+++ Dataset extract +++
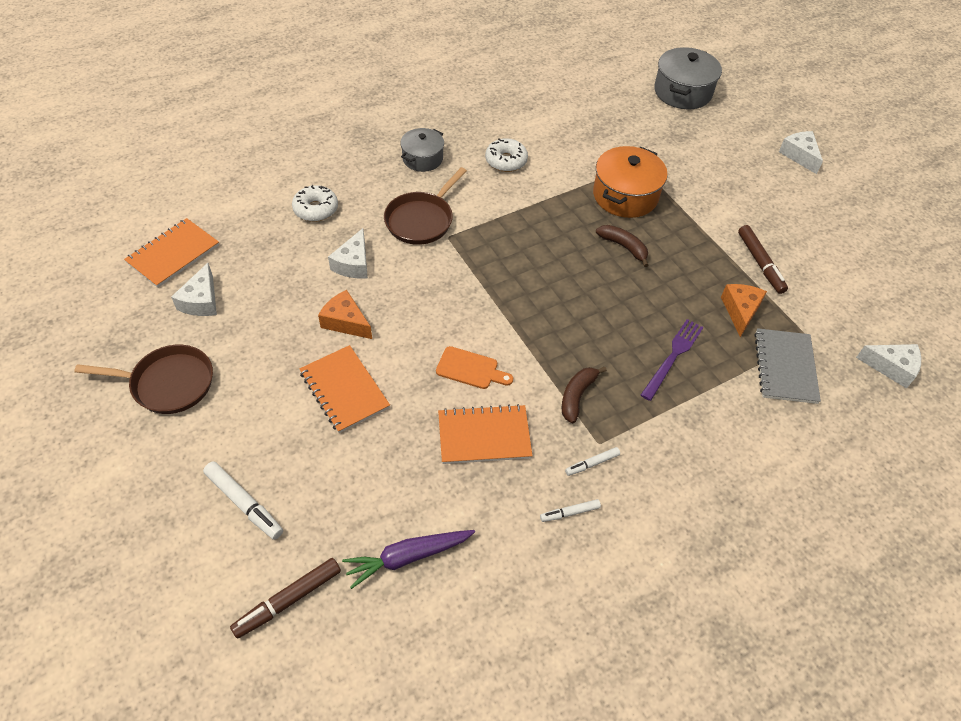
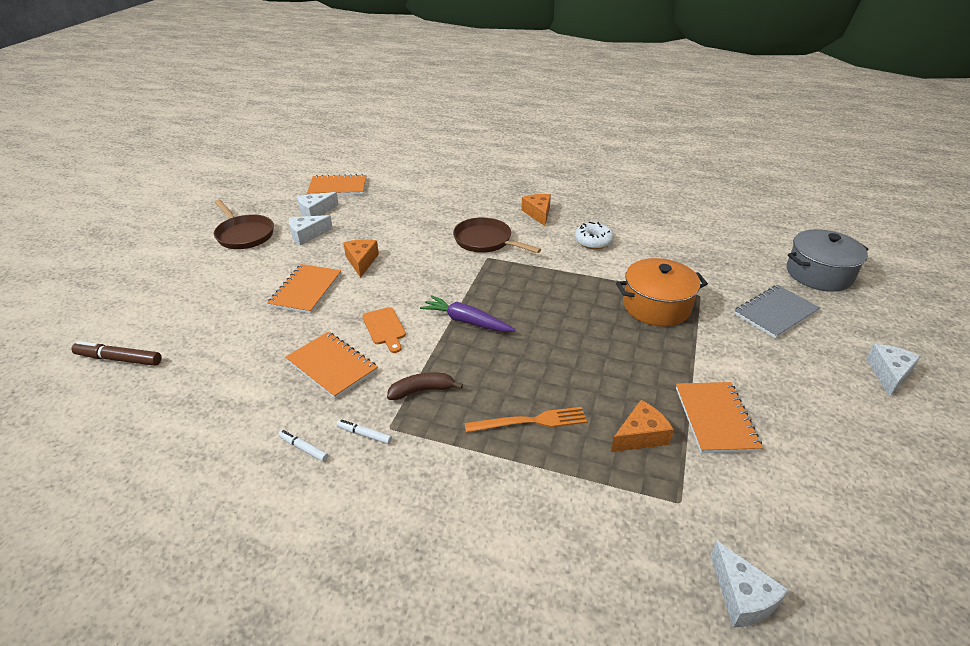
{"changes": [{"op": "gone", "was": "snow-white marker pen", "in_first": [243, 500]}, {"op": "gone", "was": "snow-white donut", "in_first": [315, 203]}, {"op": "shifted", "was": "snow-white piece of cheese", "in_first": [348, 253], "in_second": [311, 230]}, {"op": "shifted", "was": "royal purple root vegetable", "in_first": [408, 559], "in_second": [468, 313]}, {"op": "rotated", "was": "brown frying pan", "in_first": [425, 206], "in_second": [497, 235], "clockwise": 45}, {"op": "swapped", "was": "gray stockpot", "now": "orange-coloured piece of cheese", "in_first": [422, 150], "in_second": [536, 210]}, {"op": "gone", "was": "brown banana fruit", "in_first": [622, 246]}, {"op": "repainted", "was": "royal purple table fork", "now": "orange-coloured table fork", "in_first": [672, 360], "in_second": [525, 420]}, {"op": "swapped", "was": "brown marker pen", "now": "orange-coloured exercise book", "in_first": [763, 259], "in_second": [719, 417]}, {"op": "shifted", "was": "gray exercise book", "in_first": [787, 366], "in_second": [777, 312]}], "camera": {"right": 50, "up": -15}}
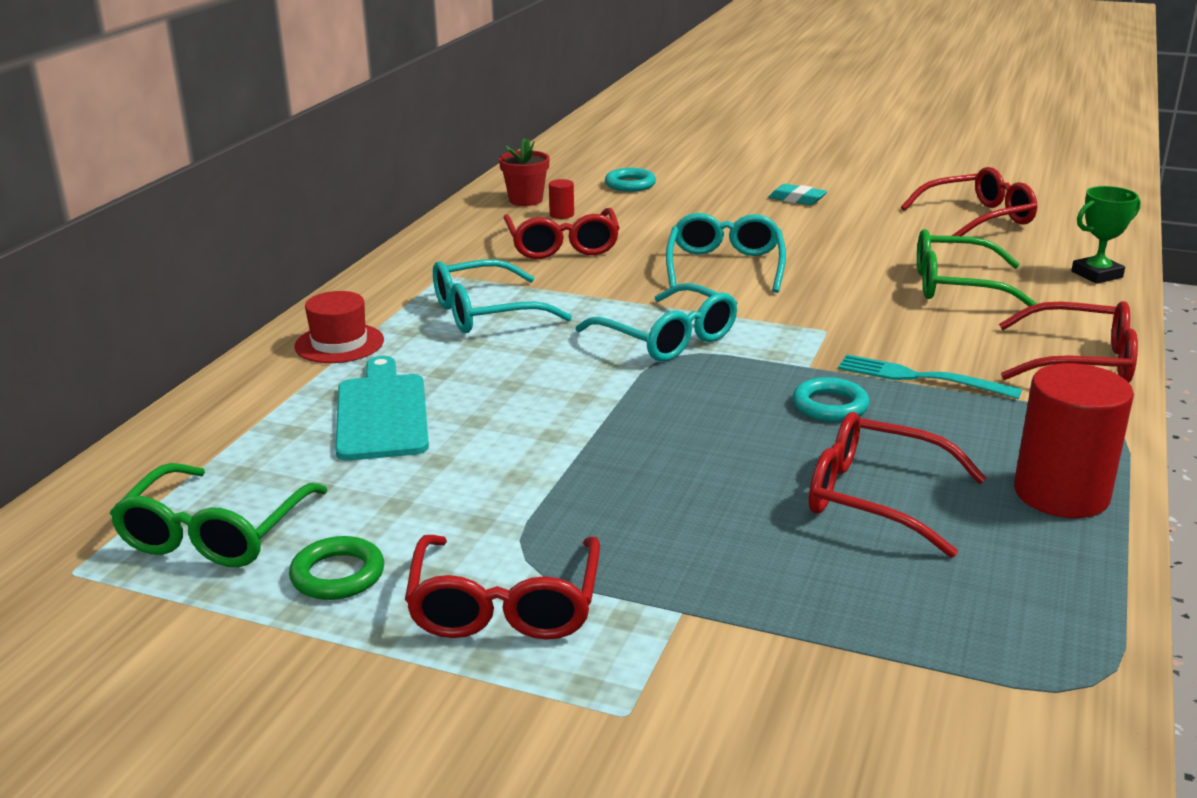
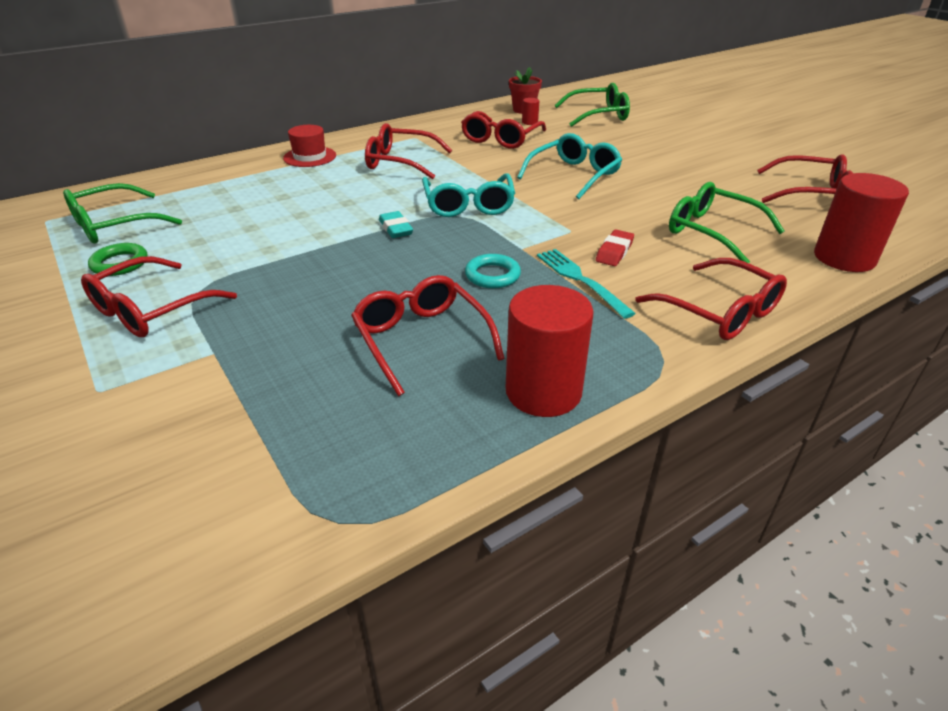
{"changes": [{"op": "gone", "was": "aqua bread board", "in_first": [382, 408]}, {"op": "repainted", "was": "aqua eyeglasses", "now": "red eyeglasses", "in_first": [502, 296], "in_second": [408, 151]}, {"op": "swapped", "was": "aqua torus", "now": "green eyeglasses", "in_first": [630, 180], "in_second": [592, 105]}, {"op": "shifted", "was": "aqua gum eraser", "in_first": [797, 194], "in_second": [396, 224]}, {"op": "swapped", "was": "green award cup", "now": "red cylinder shape", "in_first": [1106, 235], "in_second": [861, 222]}, {"op": "new", "now": "red gum eraser", "in_second": [615, 248]}], "camera": {"right": 35, "up": 10}}
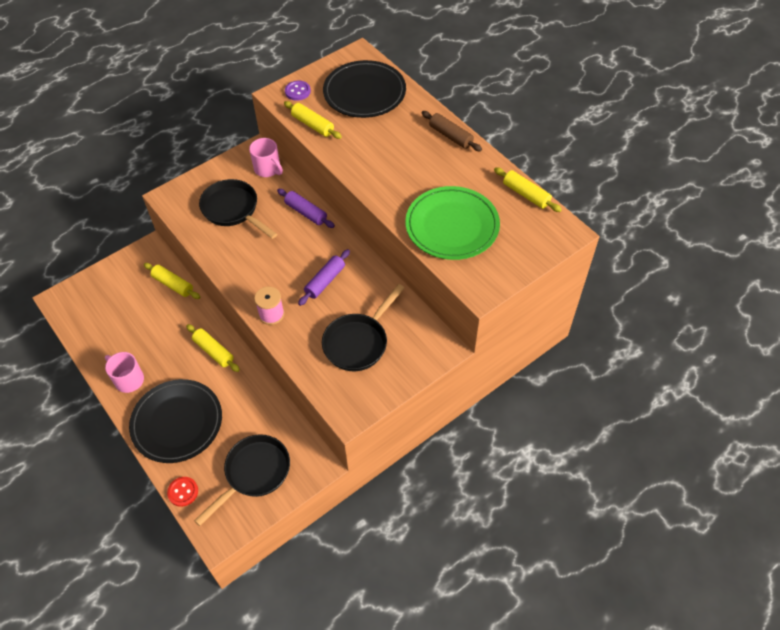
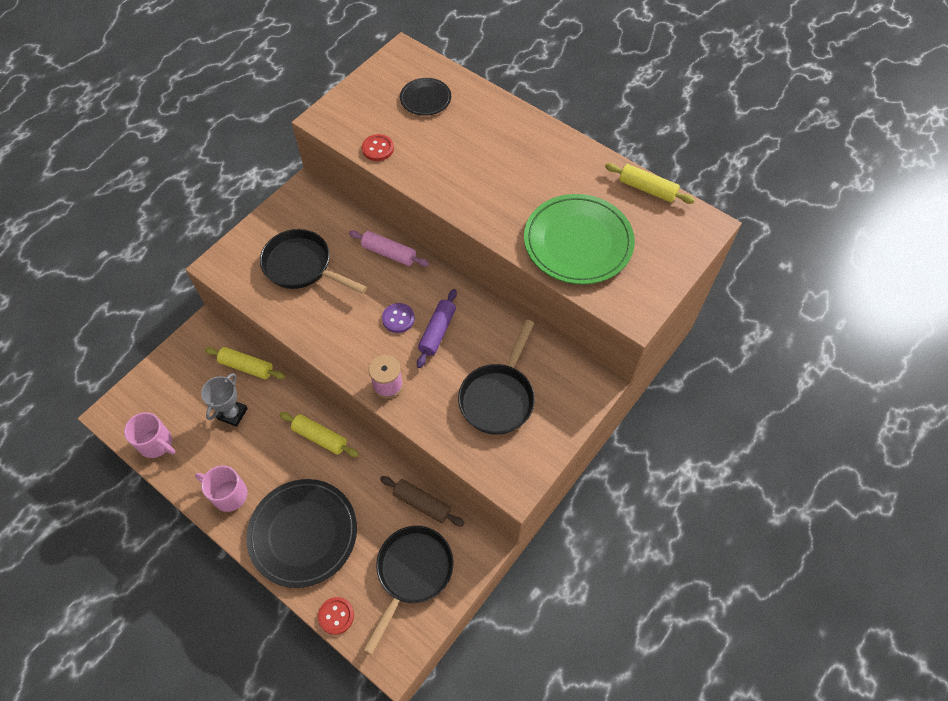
{"changes": [{"op": "shifted", "was": "rosy tea mug", "in_first": [266, 157], "in_second": [150, 435]}, {"op": "repainted", "was": "royal purple pastry roller", "now": "rosy pastry roller", "in_first": [306, 208], "in_second": [389, 248]}, {"op": "swapped", "was": "yellow pastry roller", "now": "red sewing button", "in_first": [313, 120], "in_second": [378, 147]}, {"op": "shifted", "was": "royal purple sewing button", "in_first": [298, 91], "in_second": [398, 318]}, {"op": "scaled", "was": "black dinner plate", "in_first": [364, 89], "in_second": [425, 97], "ratio": 0.52}, {"op": "shifted", "was": "brown pastry roller", "in_first": [452, 131], "in_second": [422, 501]}, {"op": "new", "now": "gray award cup", "in_second": [224, 400]}], "camera": {"right": -15, "up": 5}}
+++
- Work request: A word-for-word copy of the data, without its pictures, is what is needed.

- Solution below:
{"changes": [{"op": "gone", "was": "snow-white marker pen", "in_first": [243, 500]}, {"op": "gone", "was": "snow-white donut", "in_first": [315, 203]}, {"op": "shifted", "was": "snow-white piece of cheese", "in_first": [348, 253], "in_second": [311, 230]}, {"op": "shifted", "was": "royal purple root vegetable", "in_first": [408, 559], "in_second": [468, 313]}, {"op": "rotated", "was": "brown frying pan", "in_first": [425, 206], "in_second": [497, 235], "clockwise": 45}, {"op": "swapped", "was": "gray stockpot", "now": "orange-coloured piece of cheese", "in_first": [422, 150], "in_second": [536, 210]}, {"op": "gone", "was": "brown banana fruit", "in_first": [622, 246]}, {"op": "repainted", "was": "royal purple table fork", "now": "orange-coloured table fork", "in_first": [672, 360], "in_second": [525, 420]}, {"op": "swapped", "was": "brown marker pen", "now": "orange-coloured exercise book", "in_first": [763, 259], "in_second": [719, 417]}, {"op": "shifted", "was": "gray exercise book", "in_first": [787, 366], "in_second": [777, 312]}], "camera": {"right": 50, "up": -15}}
{"changes": [{"op": "gone", "was": "aqua bread board", "in_first": [382, 408]}, {"op": "repainted", "was": "aqua eyeglasses", "now": "red eyeglasses", "in_first": [502, 296], "in_second": [408, 151]}, {"op": "swapped", "was": "aqua torus", "now": "green eyeglasses", "in_first": [630, 180], "in_second": [592, 105]}, {"op": "shifted", "was": "aqua gum eraser", "in_first": [797, 194], "in_second": [396, 224]}, {"op": "swapped", "was": "green award cup", "now": "red cylinder shape", "in_first": [1106, 235], "in_second": [861, 222]}, {"op": "new", "now": "red gum eraser", "in_second": [615, 248]}], "camera": {"right": 35, "up": 10}}
{"changes": [{"op": "shifted", "was": "rosy tea mug", "in_first": [266, 157], "in_second": [150, 435]}, {"op": "repainted", "was": "royal purple pastry roller", "now": "rosy pastry roller", "in_first": [306, 208], "in_second": [389, 248]}, {"op": "swapped", "was": "yellow pastry roller", "now": "red sewing button", "in_first": [313, 120], "in_second": [378, 147]}, {"op": "shifted", "was": "royal purple sewing button", "in_first": [298, 91], "in_second": [398, 318]}, {"op": "scaled", "was": "black dinner plate", "in_first": [364, 89], "in_second": [425, 97], "ratio": 0.52}, {"op": "shifted", "was": "brown pastry roller", "in_first": [452, 131], "in_second": [422, 501]}, {"op": "new", "now": "gray award cup", "in_second": [224, 400]}], "camera": {"right": -15, "up": 5}}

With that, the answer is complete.